Task description:
Give again, word for word, each line below starting at the one that contains "T2: PNP TIP127" and ending at the one that contains "V2: AC 120V".

Dataset records:
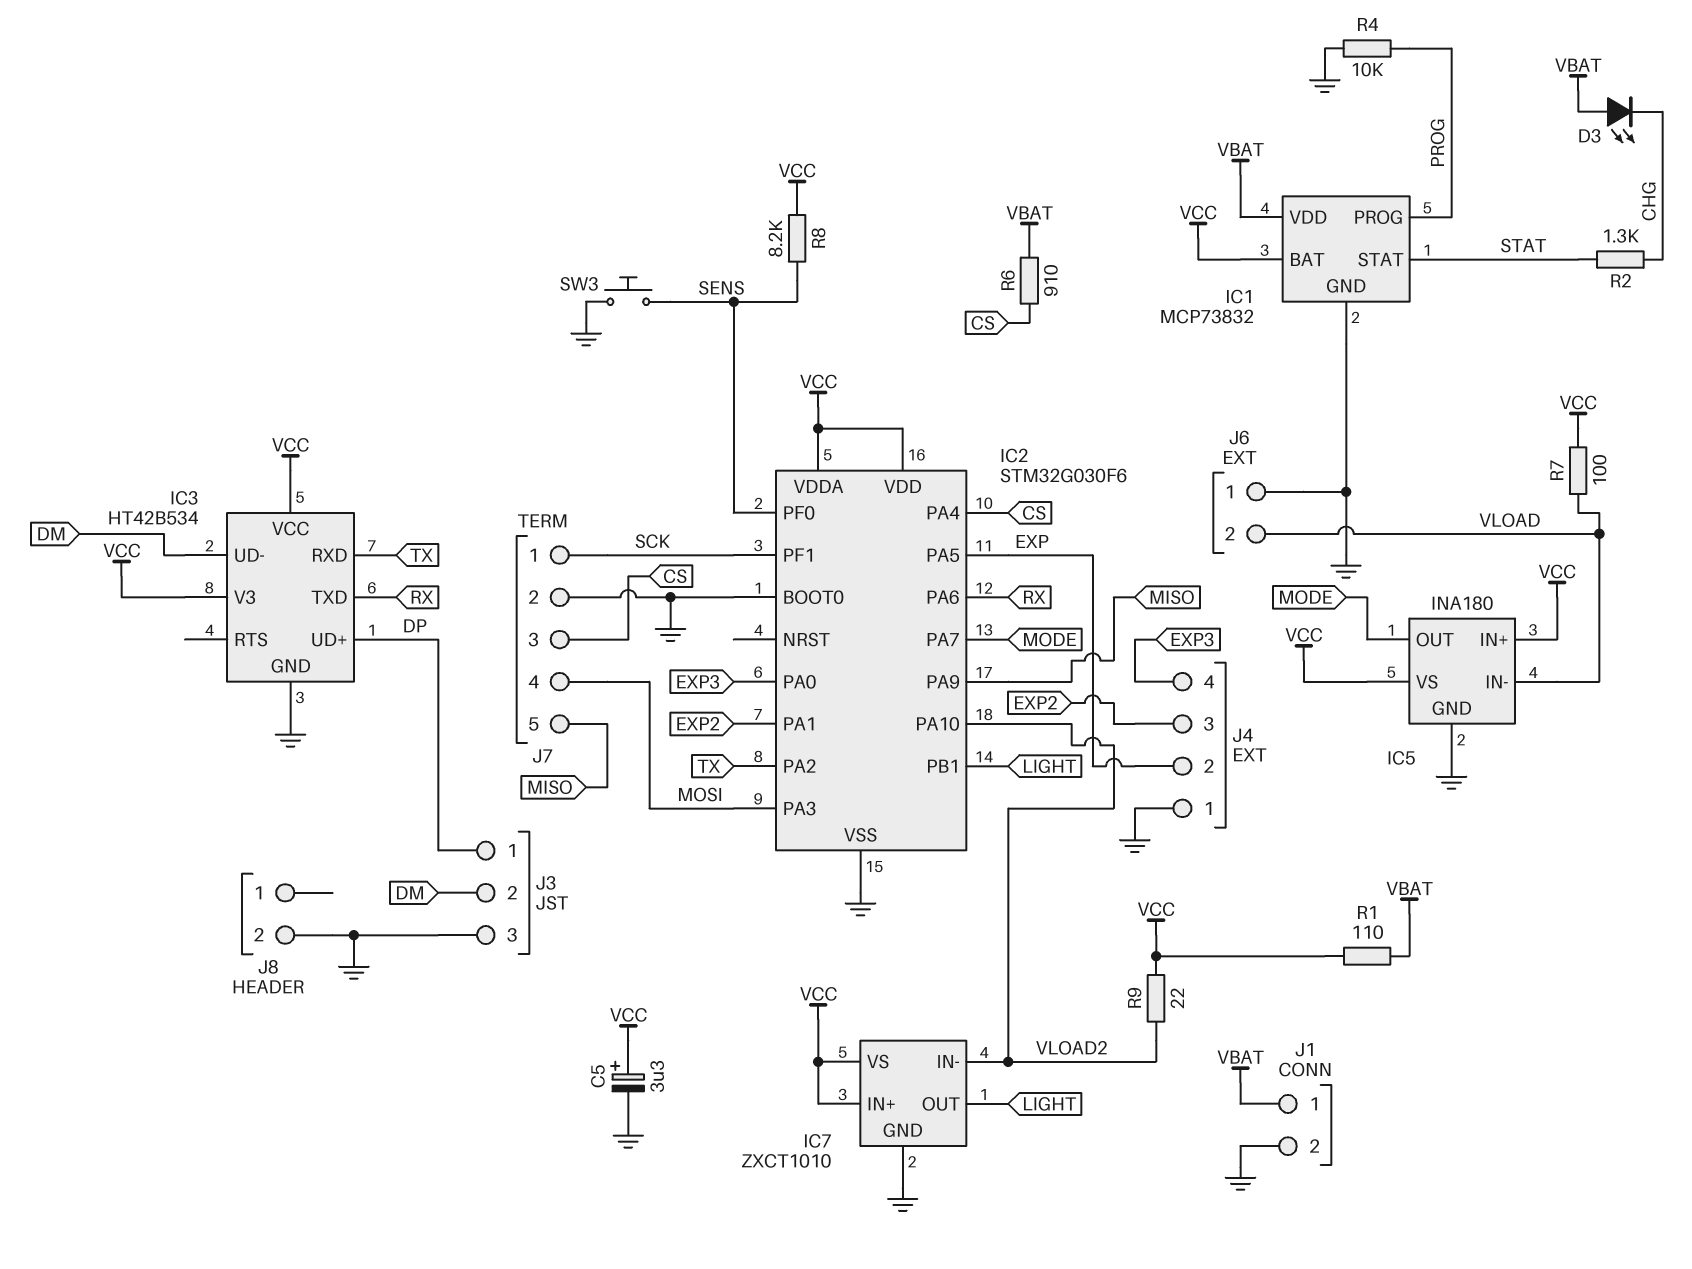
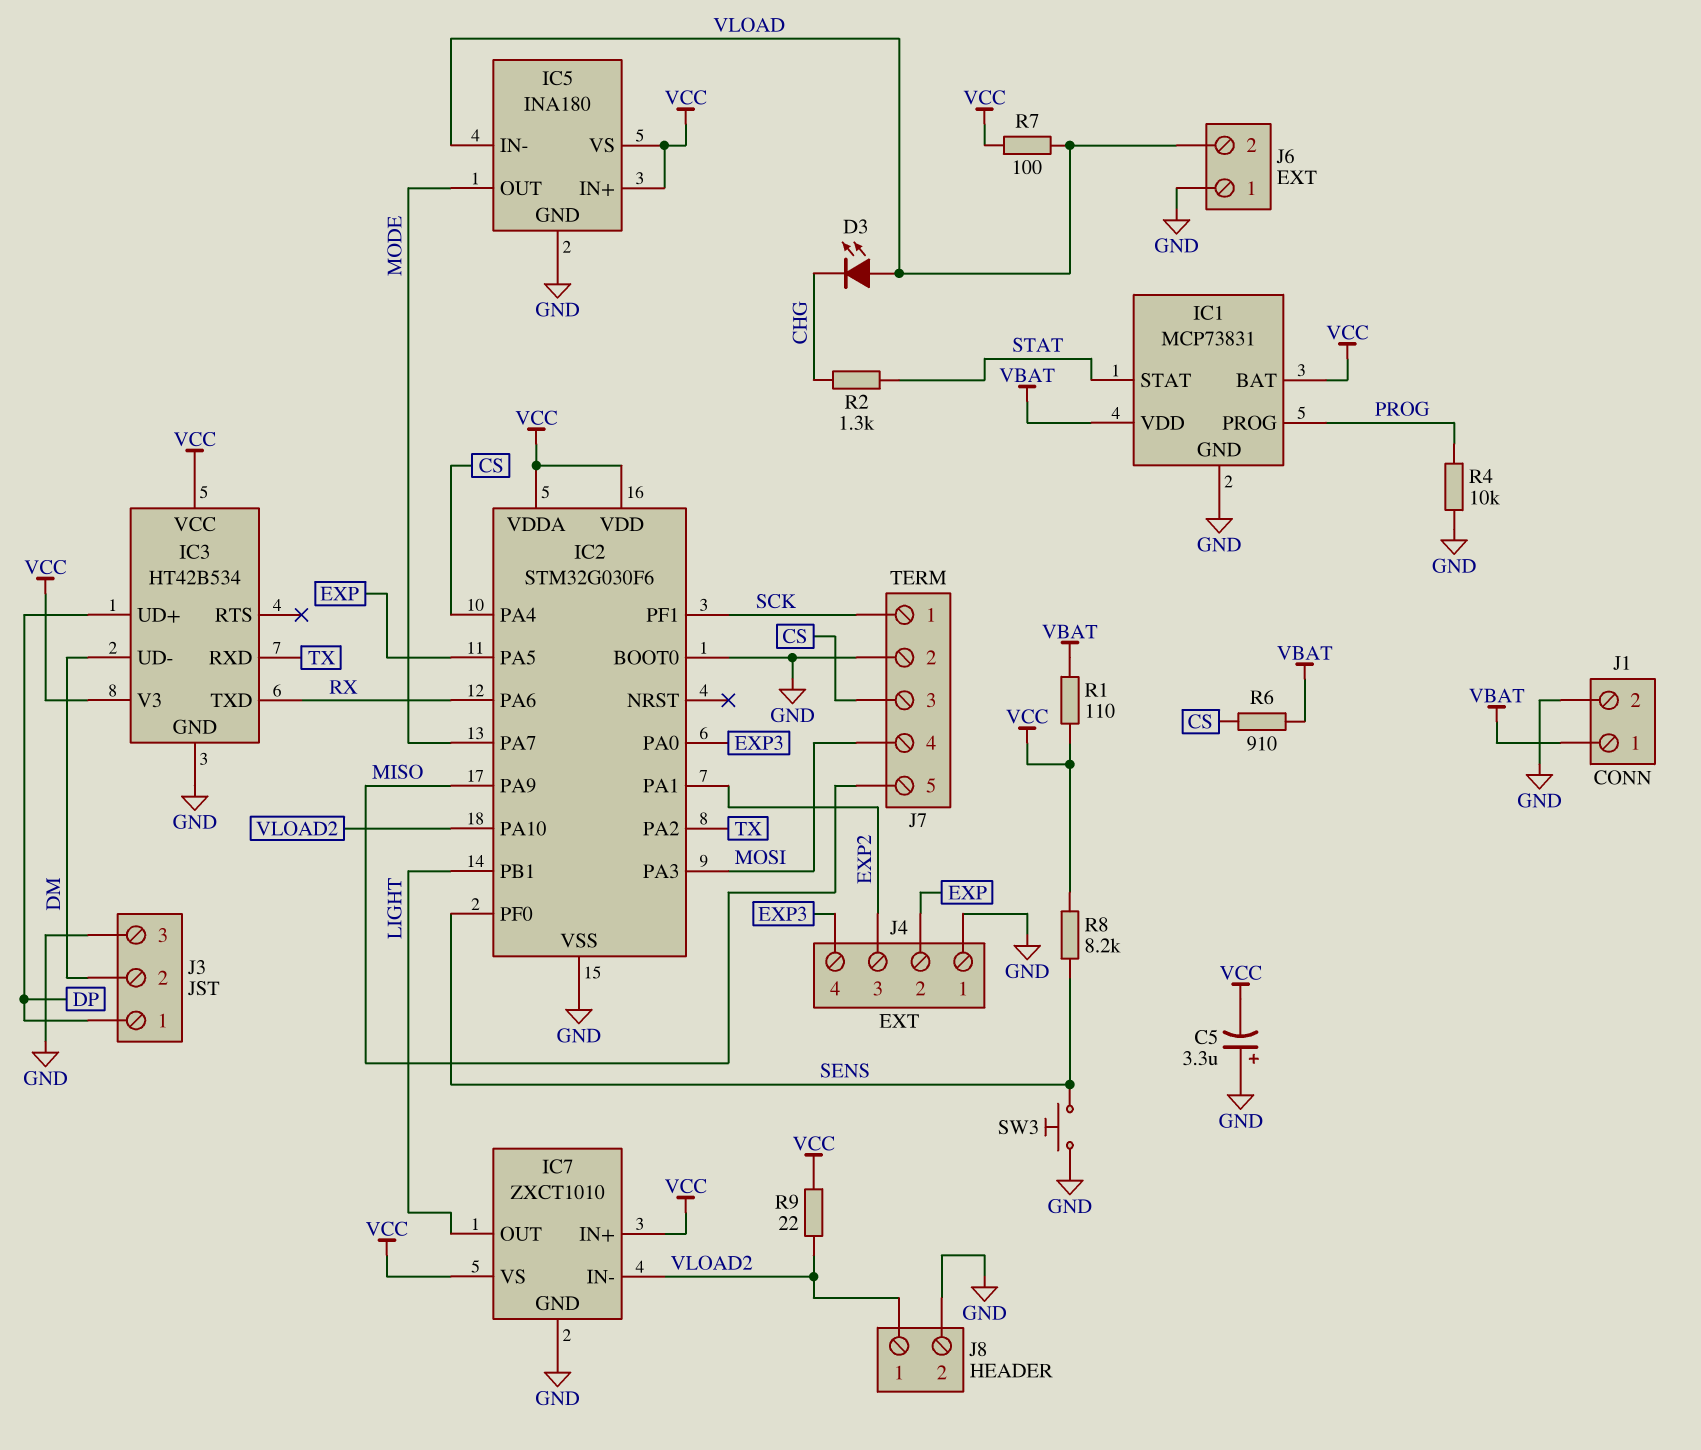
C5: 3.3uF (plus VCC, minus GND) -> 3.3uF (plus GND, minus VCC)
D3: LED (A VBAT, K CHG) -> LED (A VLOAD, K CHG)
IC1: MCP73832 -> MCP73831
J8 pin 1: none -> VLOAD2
==
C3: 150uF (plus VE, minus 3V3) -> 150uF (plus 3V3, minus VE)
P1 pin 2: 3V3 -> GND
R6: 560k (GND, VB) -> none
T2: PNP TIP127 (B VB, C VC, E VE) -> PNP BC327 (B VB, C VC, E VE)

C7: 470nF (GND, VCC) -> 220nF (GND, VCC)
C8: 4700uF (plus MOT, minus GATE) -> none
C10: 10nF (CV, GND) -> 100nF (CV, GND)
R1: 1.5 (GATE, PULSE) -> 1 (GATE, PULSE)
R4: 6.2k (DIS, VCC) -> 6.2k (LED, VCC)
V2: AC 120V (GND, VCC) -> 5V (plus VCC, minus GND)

Exercise output:
T2: PNP TIP127 (B VB, C VC, E VE) -> PNP BC327 (B VB, C VC, E VE)

C7: 470nF (GND, VCC) -> 220nF (GND, VCC)
C8: 4700uF (plus MOT, minus GATE) -> none
C10: 10nF (CV, GND) -> 100nF (CV, GND)
R1: 1.5 (GATE, PULSE) -> 1 (GATE, PULSE)
R4: 6.2k (DIS, VCC) -> 6.2k (LED, VCC)
V2: AC 120V (GND, VCC) -> 5V (plus VCC, minus GND)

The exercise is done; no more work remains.